#### [Problem requirements]
Whenever a line in the data below includes the string "pink", copy it out.

_ _ _ _

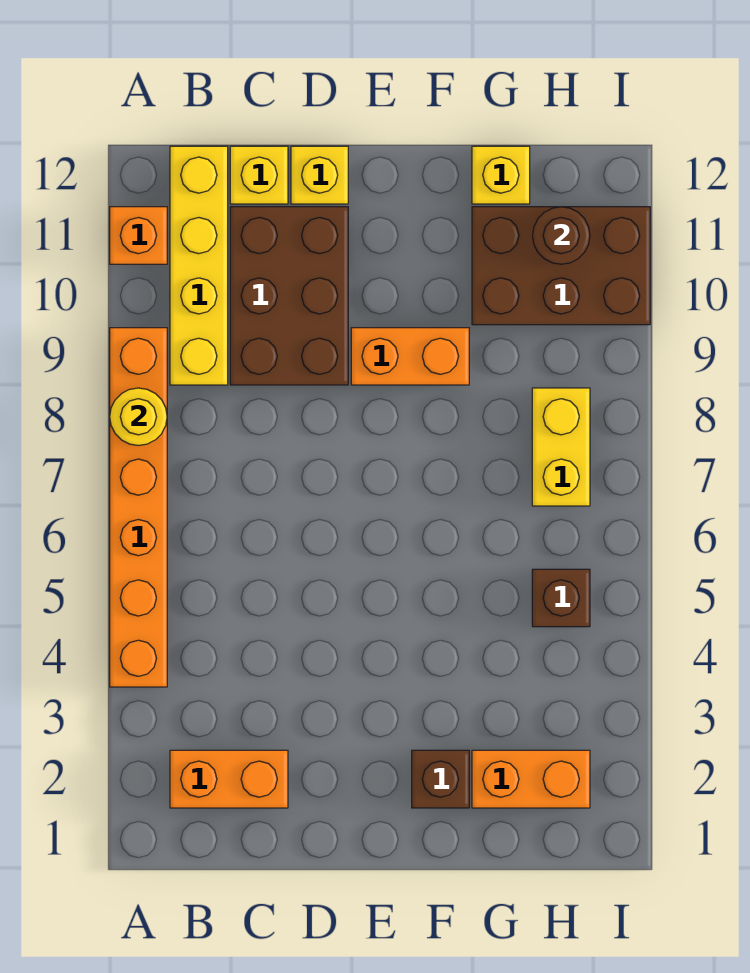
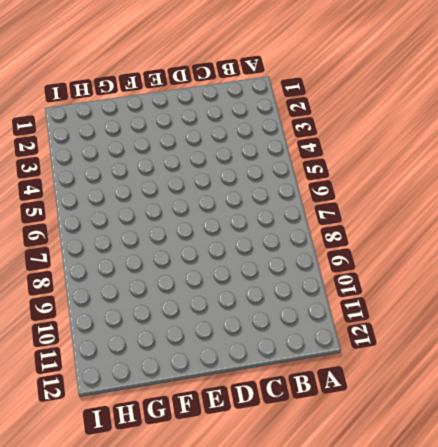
none -> orange brick A4:A9 level 1
none -> orange brick A11 level 1
none -> orange brick B2:C2 level 1

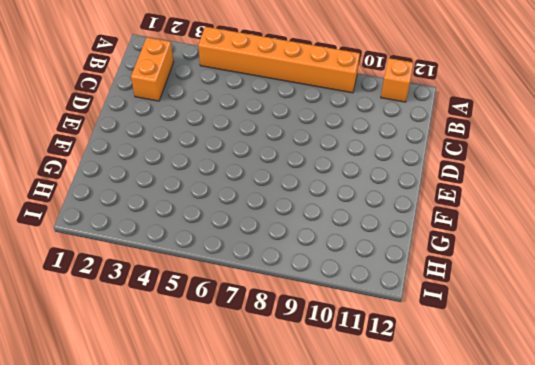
none -> yellow brick B9:B12 level 1
none -> brown brick C9:D11 level 1
none -> yellow brick C12 level 1

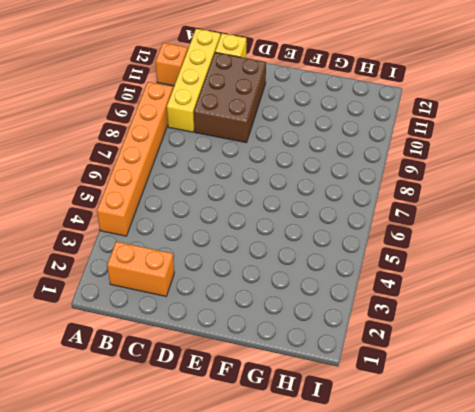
none -> yellow brick D12 level 1
none -> orange brick E9:F9 level 1
none -> brown brick F2 level 1

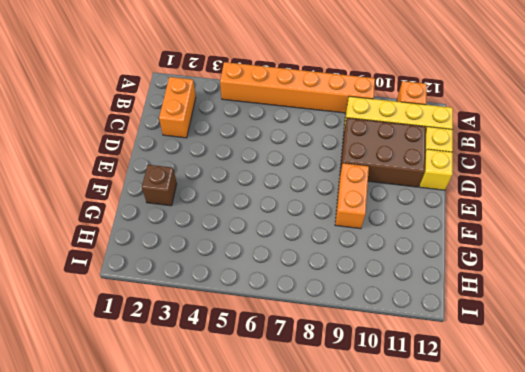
none -> orange brick G2:H2 level 1
none -> brown brick G10:I11 level 1
none -> yellow brick G12 level 1

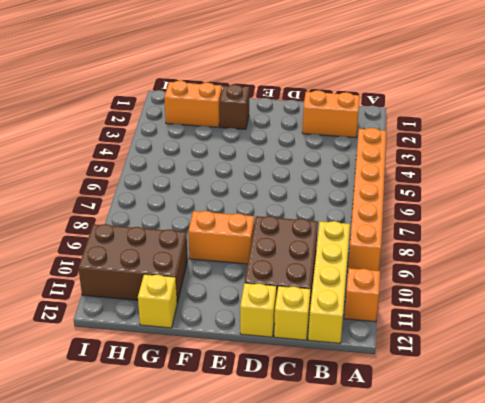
none -> brown brick H5 level 1
none -> yellow brick H7:H8 level 1
none -> yellow round brick A8 level 2

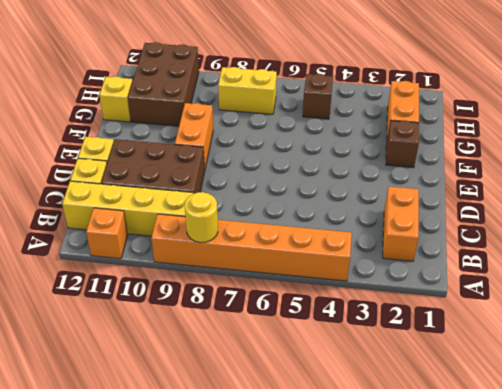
none -> brown round brick H11 level 2

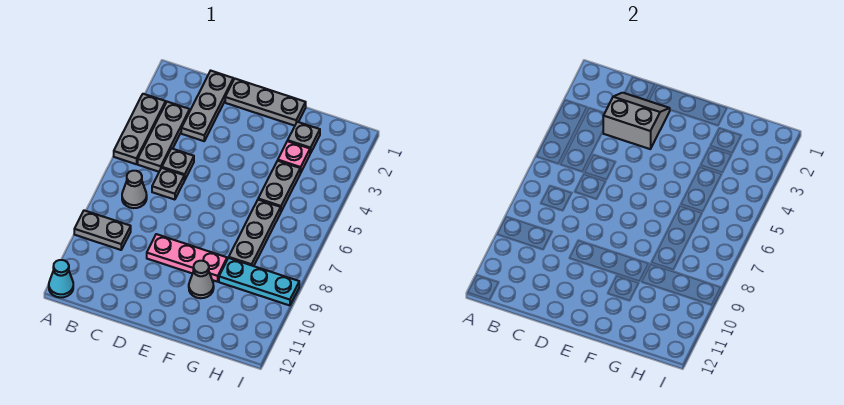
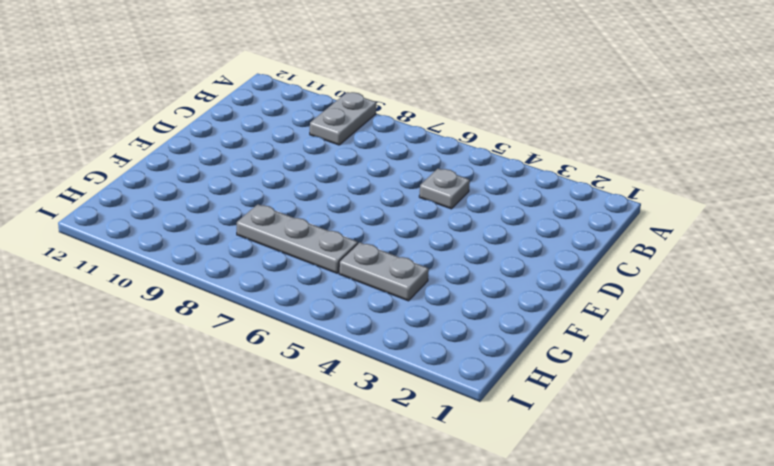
none -> grey plate A3:A5 level 1
none -> cyan cone A12 level 1
none -> grey plate B3:B5 level 1

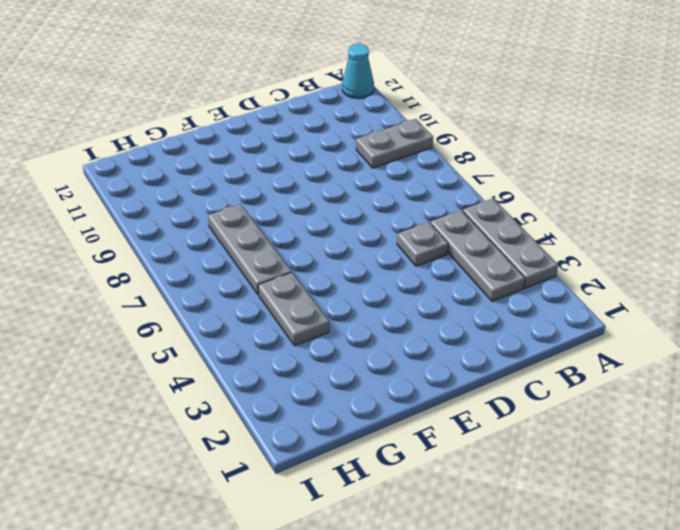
none -> grey cone B7 level 1
none -> grey plate C1:C3 level 1
none -> grey plate C6 level 1

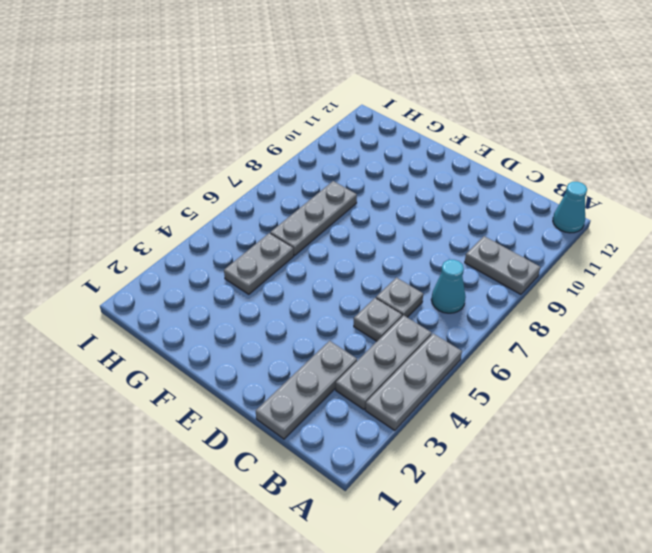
cyan cone B7 level 1 -> grey cone B7 level 1
none -> grey plate D1:F1 level 1
none -> pink plate D9:F9 level 1
none -> grey cone F10 level 1

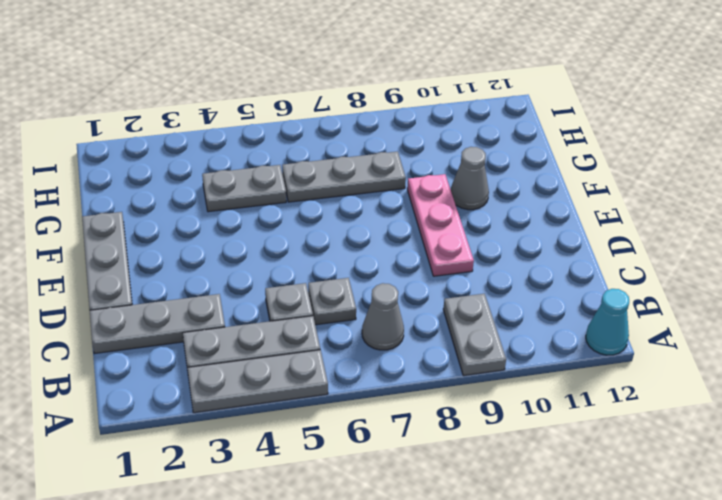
none -> grey plate G2 level 1
none -> pink plate G3 level 1
none -> cyan plate G9:I9 level 1

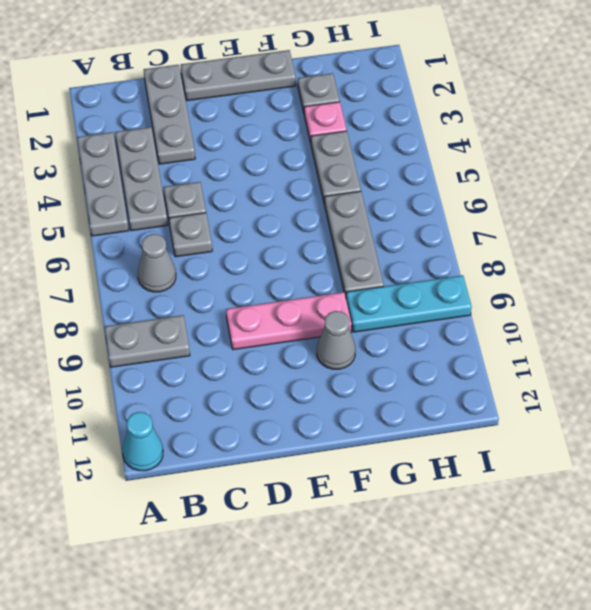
none -> grey slope C2:D3 level 2 top 3

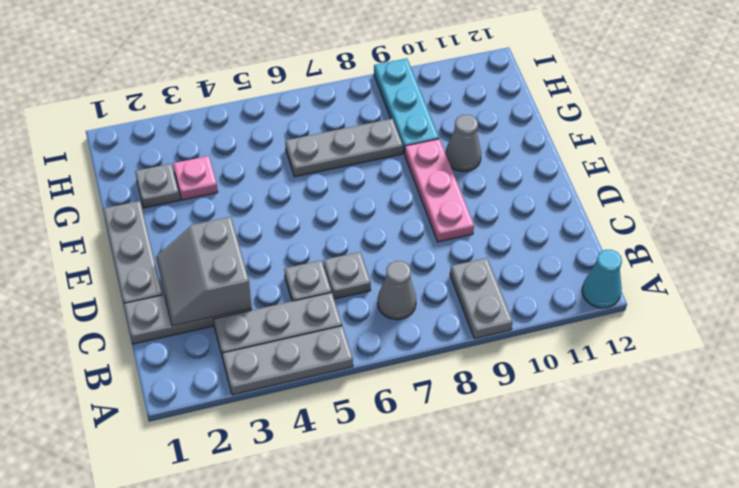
none -> grey plate G4:G5 level 1

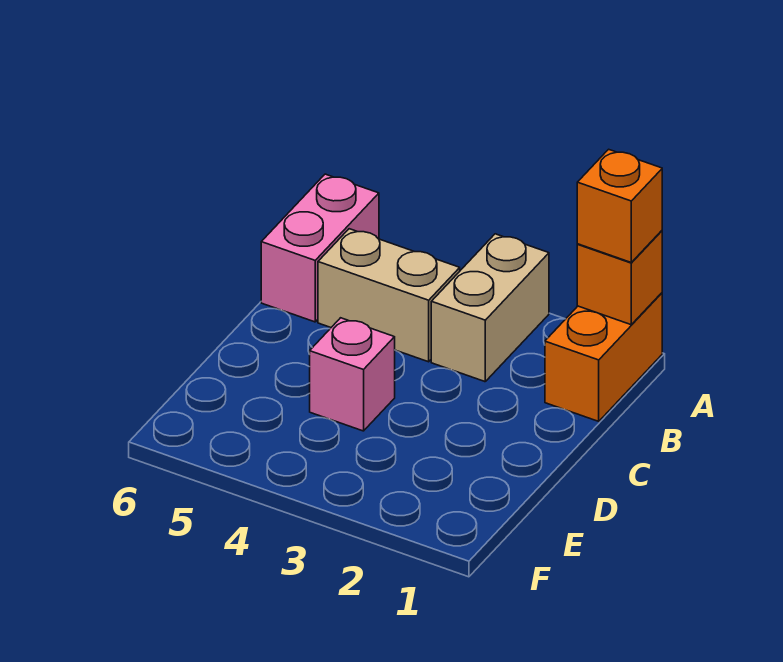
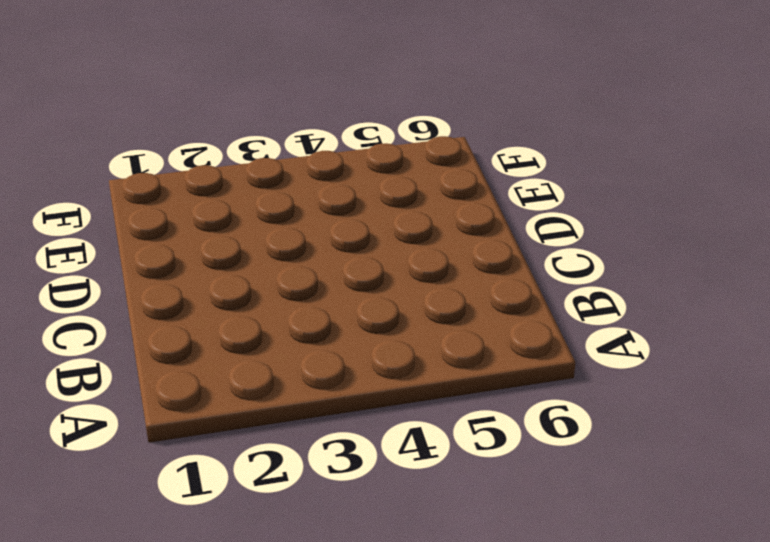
none -> orange brick A1:B1 level 1
none -> tan brick A3:B3 level 1

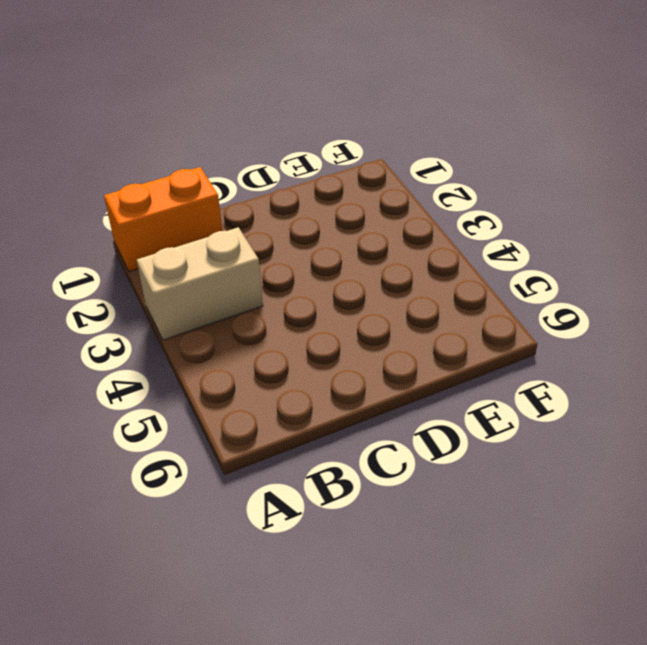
none -> pink brick A6:B6 level 1
none -> tan brick B4:B5 level 1

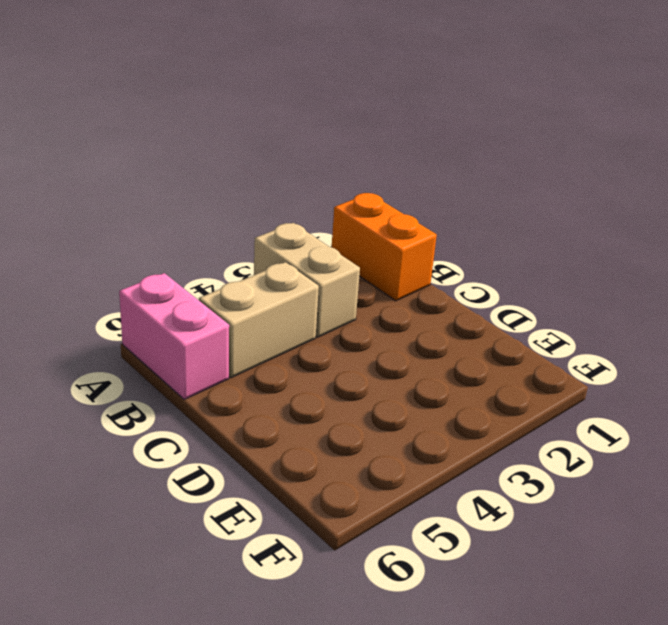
none -> pink brick D4 level 1
none -> orange brick A1 level 2

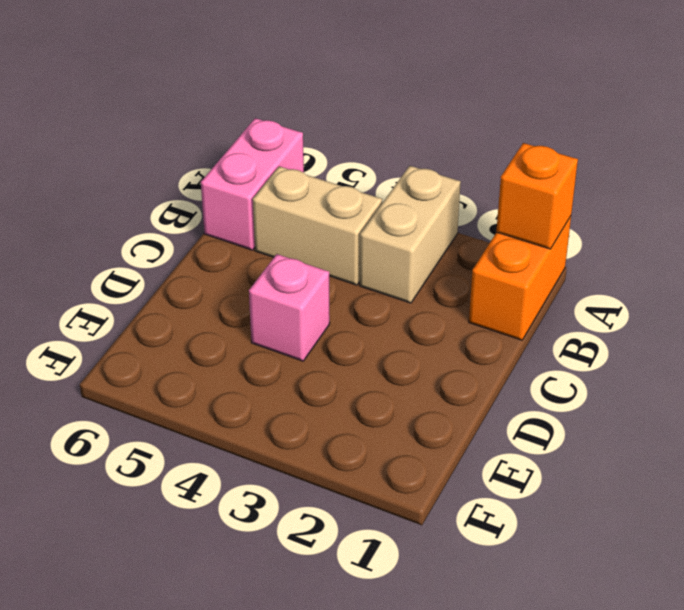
none -> orange brick A1 level 3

_ _ _ _

#### [Response]
none -> pink plate D9:F9 level 1
none -> pink plate G3 level 1
none -> pink brick A6:B6 level 1
none -> pink brick D4 level 1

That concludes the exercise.